__EXERCISE OBJECTIVE__: Reproduce only this range: the line holding "red arrow: (350, 397) -> (512, 539), moved" through the last line of the data below, both included, exactly, with no pictures.

__STUDY MATERIAL__:
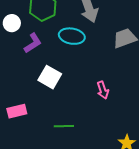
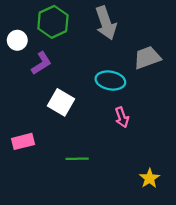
cyan ellipse: (72, 36) -> (110, 81), moved

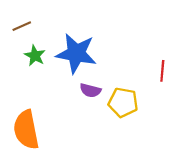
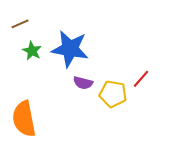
red line: (162, 71) -> (141, 79), moved, turned 36

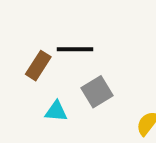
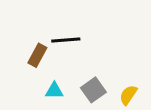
gray square: (97, 92) -> (93, 90), moved

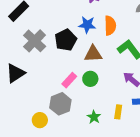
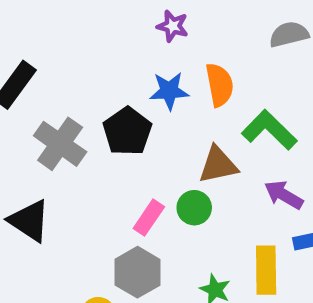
brown triangle: (93, 54) -> (218, 165), moved
black triangle: (15, 73) -> (29, 221), turned -45
yellow rectangle: (118, 112) -> (266, 270), size x1.5

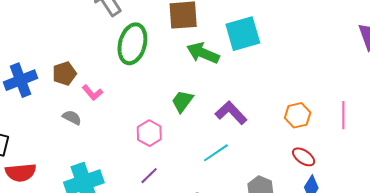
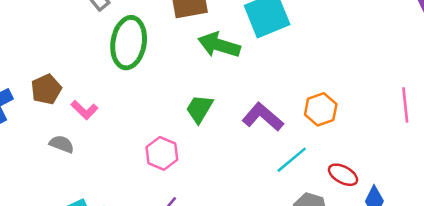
orange hexagon: (298, 115) -> (321, 109), moved
cyan line: (216, 153) -> (292, 160), moved
red ellipse: (304, 157) -> (343, 175), moved

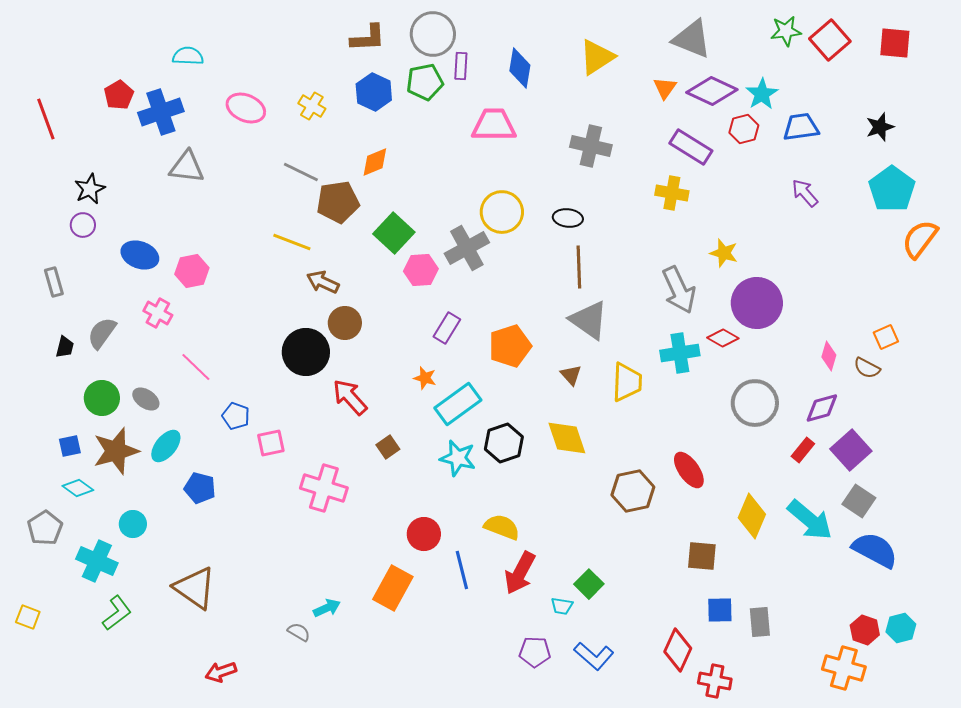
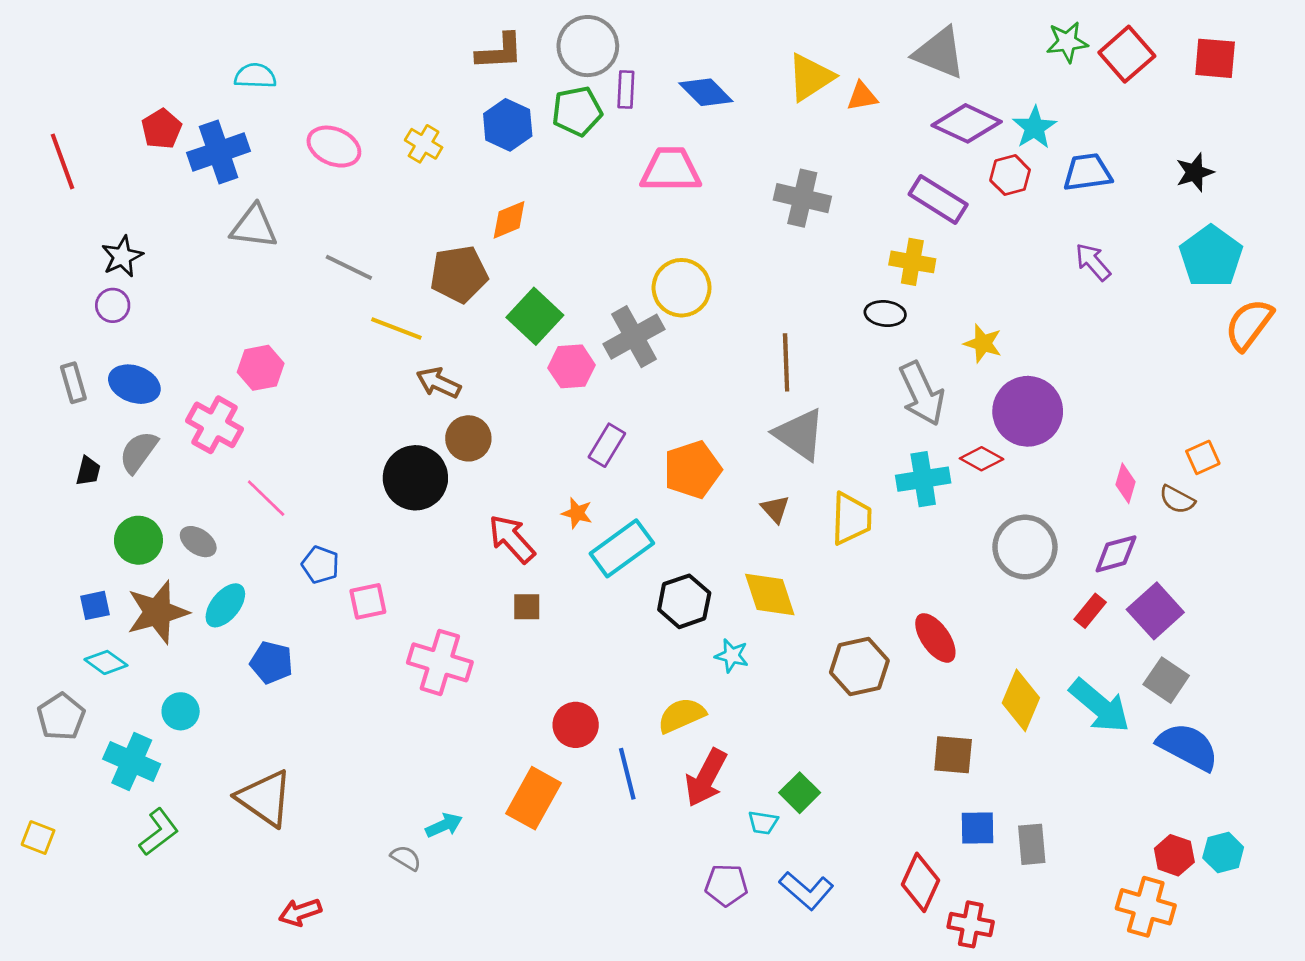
blue diamond: (520, 68) -> (706, 92), turned -54
orange triangle: (665, 88) -> (862, 96), moved, turned 45
gray line: (301, 172) -> (349, 267), moved
black ellipse: (568, 218) -> (885, 314), moved
blue ellipse: (140, 255) -> (134, 384), moved
pink cross: (158, 313) -> (214, 425), size x1.4
red arrow: (350, 397) -> (512, 539), moved
brown square: (388, 447) -> (527, 607), turned 35
cyan star: (458, 458) -> (732, 656), moved, size x0.7
yellow semicircle: (502, 527) -> (682, 715), turned -45

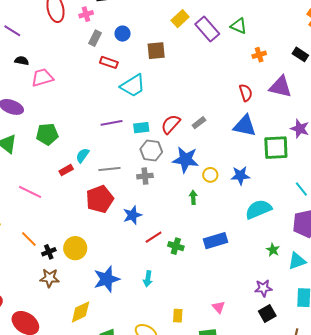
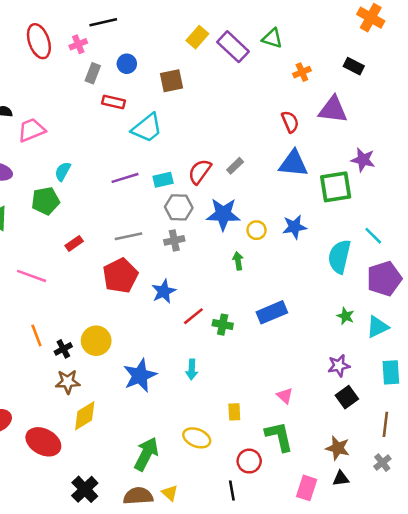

__ANSWER SPACE__:
red arrow: (350, 397) -> (512, 539), moved
brown square: (388, 447) -> (527, 607), turned 35
cyan star: (458, 458) -> (732, 656), moved, size x0.7
yellow semicircle: (502, 527) -> (682, 715), turned -45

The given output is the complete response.